**Dataset**

────────────────

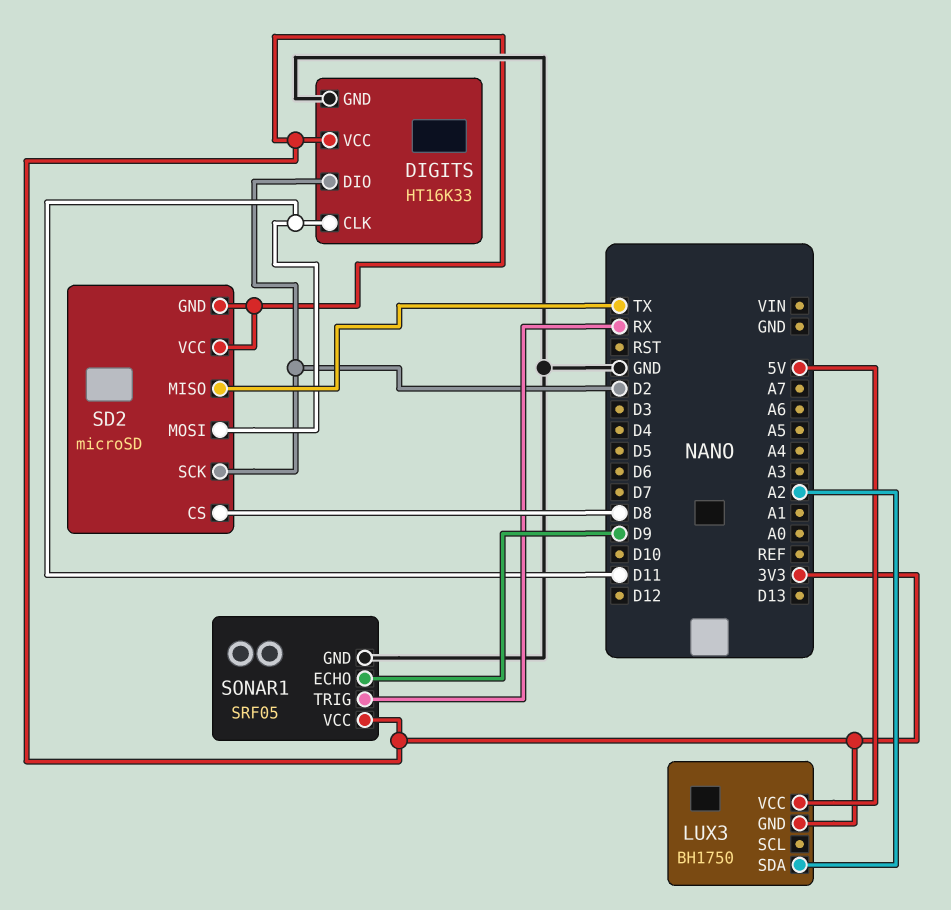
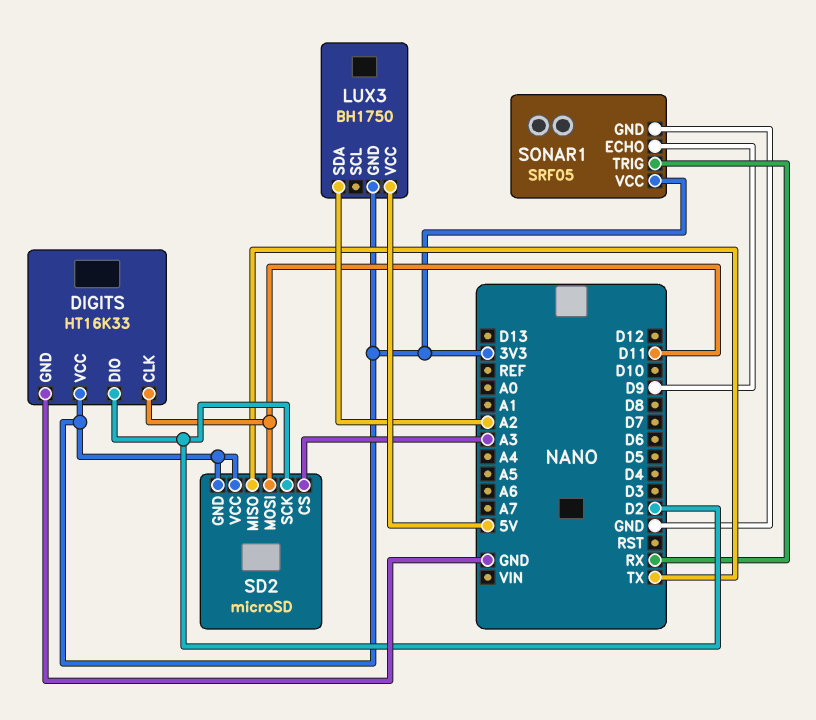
SD2 pin CS: D8 -> A3

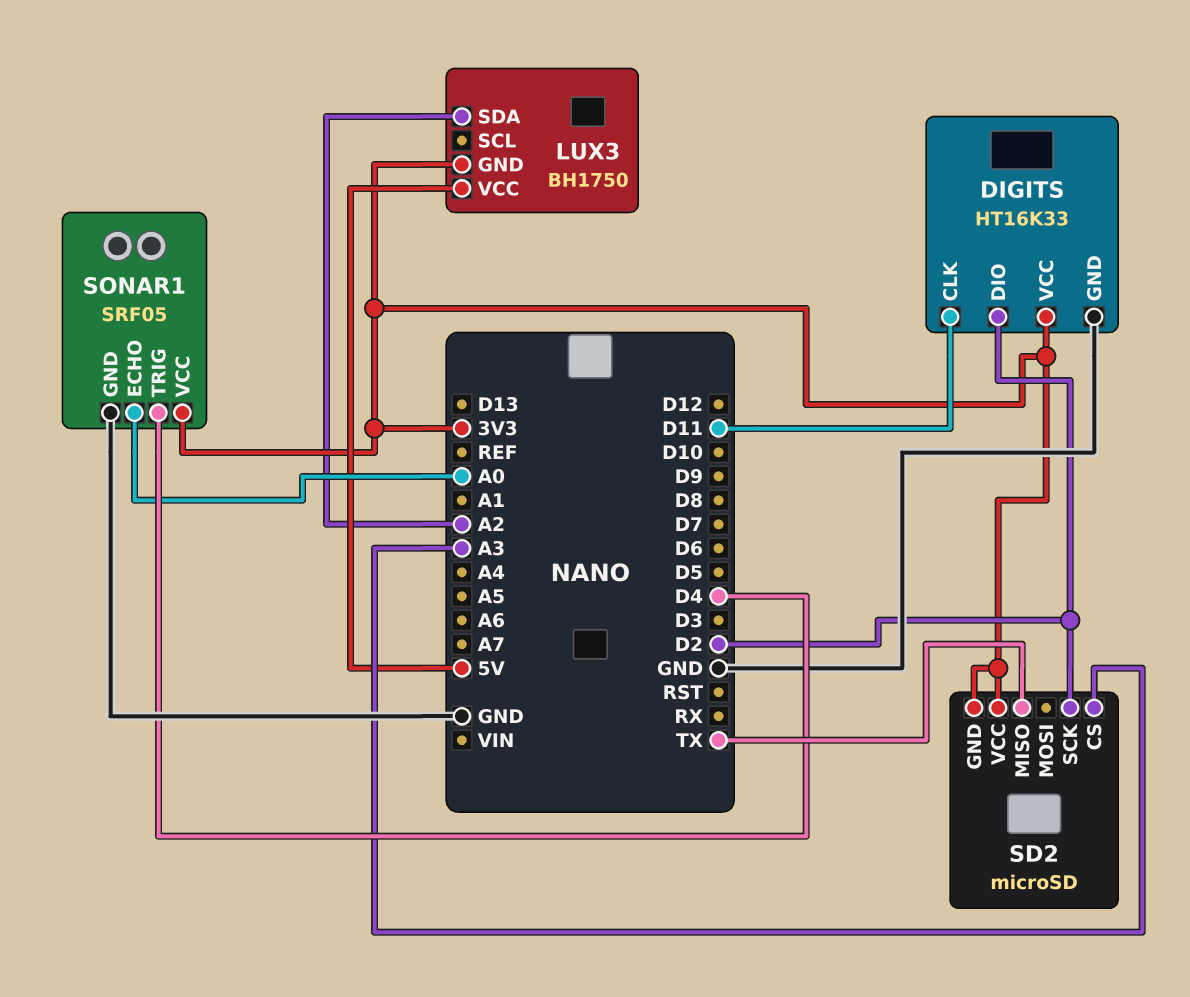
SD2 pin MOSI: D11 -> none
SONAR1 pin ECHO: D9 -> A0
SONAR1 pin TRIG: RX -> D4

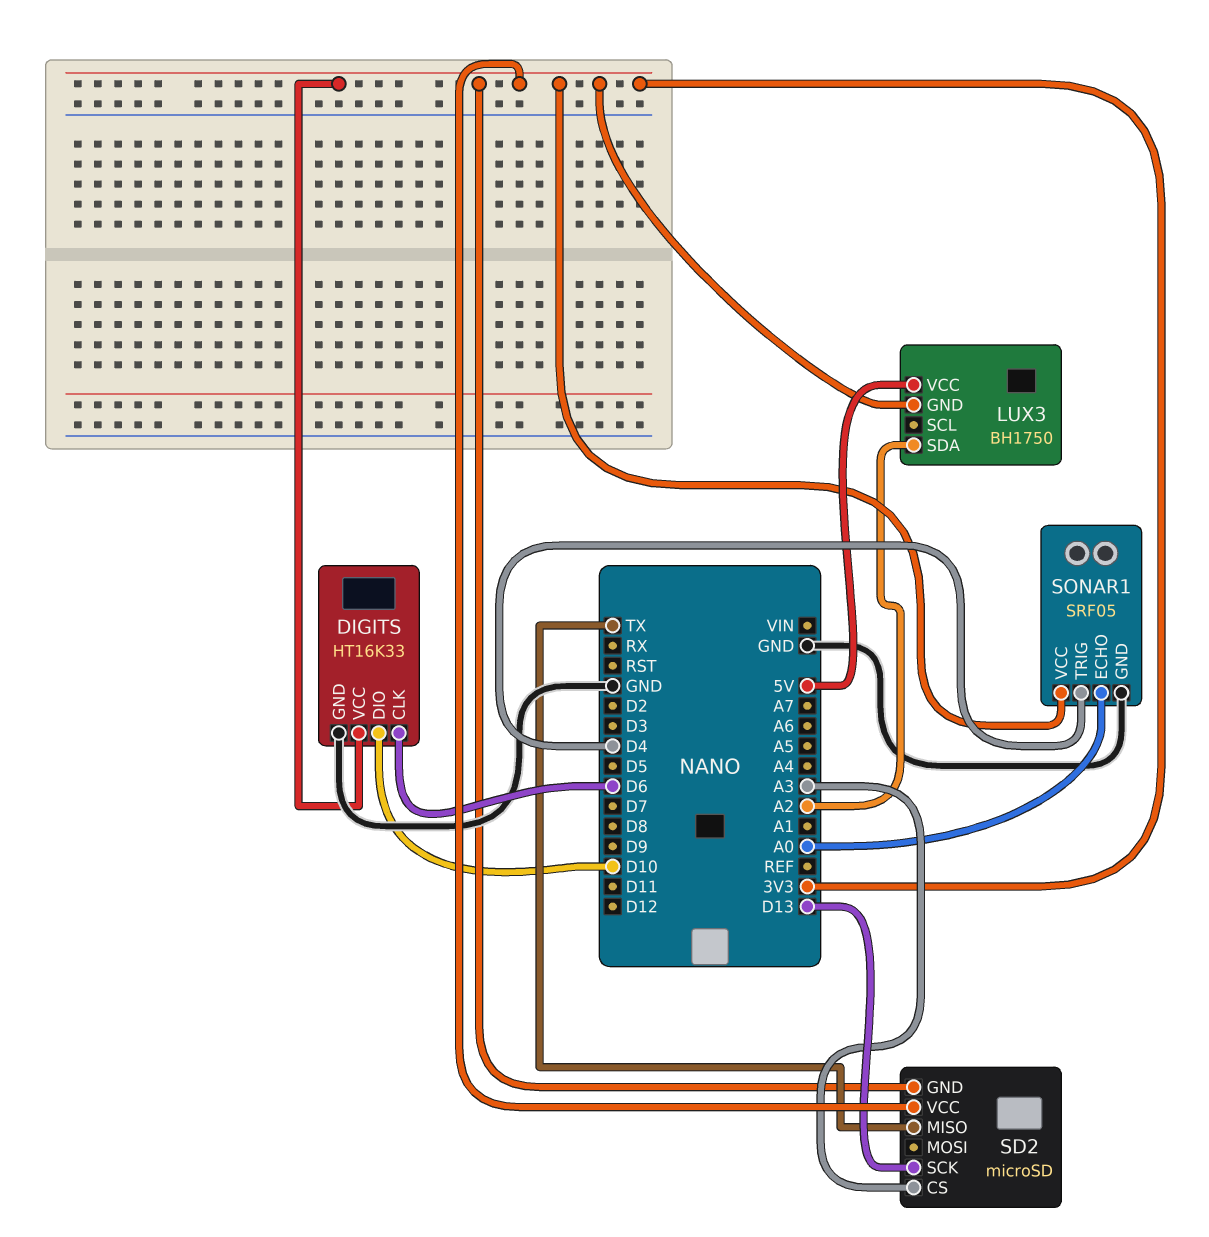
DIGITS pin CLK: D11 -> D6
DIGITS pin DIO: D2 -> D10
SD2 pin SCK: D2 -> D13

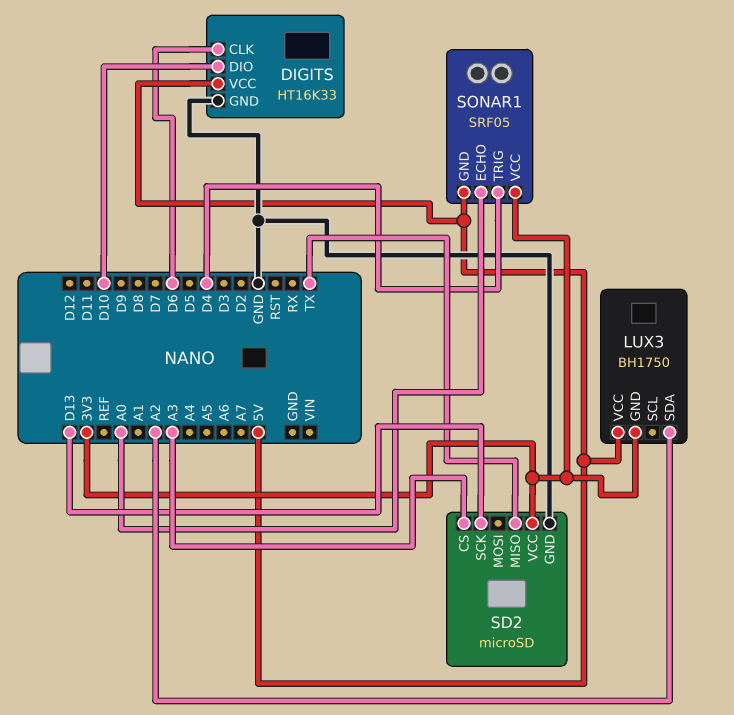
DIGITS pin VCC: 3V3 -> 5V
SD2 pin GND: 3V3 -> GND
SONAR1 pin GND: GND -> 5V

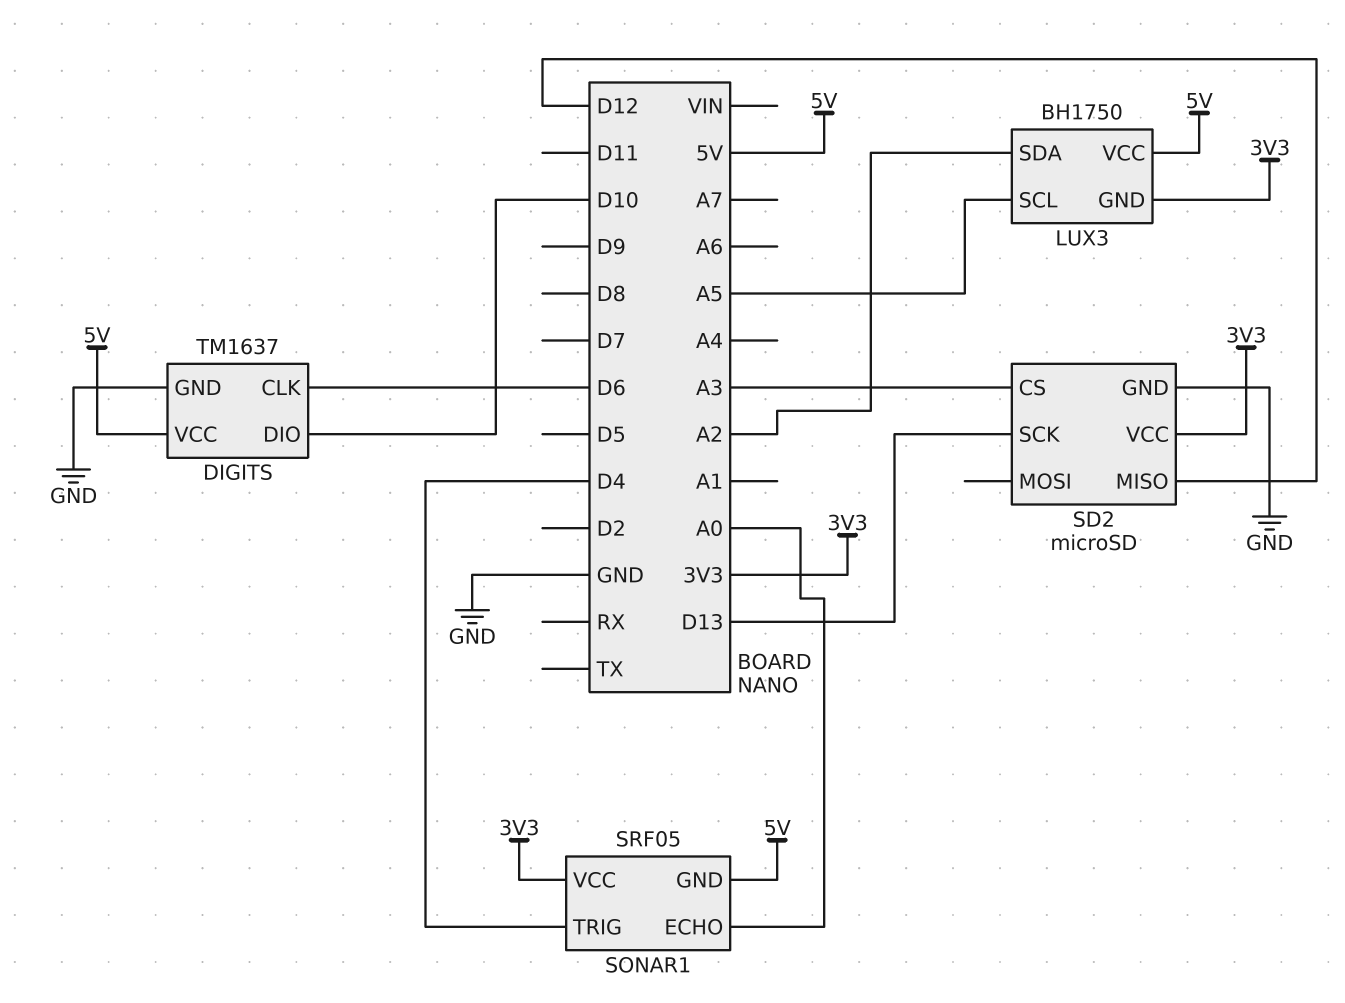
DIGITS: HT16K33 -> TM1637
LUX3 pin SCL: none -> A5
SD2 pin MISO: TX -> D12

────────────────

**How to complete this task**
Could you write out again, exactly, the lines from the line containing "SD2 pin GND: 3V3 -> GND" through the last line of the records above? Leave out the pictures.

**Problem solution**
SD2 pin GND: 3V3 -> GND
SONAR1 pin GND: GND -> 5V

DIGITS: HT16K33 -> TM1637
LUX3 pin SCL: none -> A5
SD2 pin MISO: TX -> D12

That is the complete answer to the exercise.